PROBLEM TO SOLVE =>
Copy every line of the data below word for word, in the same order.

PROVIDED DATA =>
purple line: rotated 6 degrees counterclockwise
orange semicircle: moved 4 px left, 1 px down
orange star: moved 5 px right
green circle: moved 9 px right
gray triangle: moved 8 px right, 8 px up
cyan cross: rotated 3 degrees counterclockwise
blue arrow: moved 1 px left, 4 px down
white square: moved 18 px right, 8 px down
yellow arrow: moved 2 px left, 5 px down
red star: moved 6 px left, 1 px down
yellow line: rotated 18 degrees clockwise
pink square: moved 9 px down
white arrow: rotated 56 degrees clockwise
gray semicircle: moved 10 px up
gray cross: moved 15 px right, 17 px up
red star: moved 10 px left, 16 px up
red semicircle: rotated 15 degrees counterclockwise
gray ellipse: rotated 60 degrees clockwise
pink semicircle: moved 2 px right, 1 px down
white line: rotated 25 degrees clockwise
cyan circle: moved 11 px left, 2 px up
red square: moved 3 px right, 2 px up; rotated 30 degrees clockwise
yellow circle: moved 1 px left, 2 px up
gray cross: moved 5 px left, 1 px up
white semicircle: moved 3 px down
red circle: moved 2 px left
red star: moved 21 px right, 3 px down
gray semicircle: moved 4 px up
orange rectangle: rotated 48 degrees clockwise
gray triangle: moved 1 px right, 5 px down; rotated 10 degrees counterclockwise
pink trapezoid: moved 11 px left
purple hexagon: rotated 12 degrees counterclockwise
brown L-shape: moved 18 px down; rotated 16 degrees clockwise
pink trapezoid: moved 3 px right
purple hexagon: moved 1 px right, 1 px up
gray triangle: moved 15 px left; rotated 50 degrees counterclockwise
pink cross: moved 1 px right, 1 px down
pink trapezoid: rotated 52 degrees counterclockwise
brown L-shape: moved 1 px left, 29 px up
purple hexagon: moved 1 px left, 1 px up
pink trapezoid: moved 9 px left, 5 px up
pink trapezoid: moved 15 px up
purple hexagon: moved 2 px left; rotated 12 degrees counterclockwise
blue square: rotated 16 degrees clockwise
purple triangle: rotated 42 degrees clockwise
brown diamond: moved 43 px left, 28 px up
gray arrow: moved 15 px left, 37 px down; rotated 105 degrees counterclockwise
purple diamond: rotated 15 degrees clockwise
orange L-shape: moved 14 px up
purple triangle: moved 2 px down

TASK RESULT =>
purple line: rotated 6 degrees counterclockwise
orange semicircle: moved 4 px left, 1 px down
orange star: moved 5 px right
green circle: moved 9 px right
gray triangle: moved 8 px right, 8 px up
cyan cross: rotated 3 degrees counterclockwise
blue arrow: moved 1 px left, 4 px down
white square: moved 18 px right, 8 px down
yellow arrow: moved 2 px left, 5 px down
red star: moved 6 px left, 1 px down
yellow line: rotated 18 degrees clockwise
pink square: moved 9 px down
white arrow: rotated 56 degrees clockwise
gray semicircle: moved 10 px up
gray cross: moved 15 px right, 17 px up
red star: moved 10 px left, 16 px up
red semicircle: rotated 15 degrees counterclockwise
gray ellipse: rotated 60 degrees clockwise
pink semicircle: moved 2 px right, 1 px down
white line: rotated 25 degrees clockwise
cyan circle: moved 11 px left, 2 px up
red square: moved 3 px right, 2 px up; rotated 30 degrees clockwise
yellow circle: moved 1 px left, 2 px up
gray cross: moved 5 px left, 1 px up
white semicircle: moved 3 px down
red circle: moved 2 px left
red star: moved 21 px right, 3 px down
gray semicircle: moved 4 px up
orange rectangle: rotated 48 degrees clockwise
gray triangle: moved 1 px right, 5 px down; rotated 10 degrees counterclockwise
pink trapezoid: moved 11 px left
purple hexagon: rotated 12 degrees counterclockwise
brown L-shape: moved 18 px down; rotated 16 degrees clockwise
pink trapezoid: moved 3 px right
purple hexagon: moved 1 px right, 1 px up
gray triangle: moved 15 px left; rotated 50 degrees counterclockwise
pink cross: moved 1 px right, 1 px down
pink trapezoid: rotated 52 degrees counterclockwise
brown L-shape: moved 1 px left, 29 px up
purple hexagon: moved 1 px left, 1 px up
pink trapezoid: moved 9 px left, 5 px up
pink trapezoid: moved 15 px up
purple hexagon: moved 2 px left; rotated 12 degrees counterclockwise
blue square: rotated 16 degrees clockwise
purple triangle: rotated 42 degrees clockwise
brown diamond: moved 43 px left, 28 px up
gray arrow: moved 15 px left, 37 px down; rotated 105 degrees counterclockwise
purple diamond: rotated 15 degrees clockwise
orange L-shape: moved 14 px up
purple triangle: moved 2 px down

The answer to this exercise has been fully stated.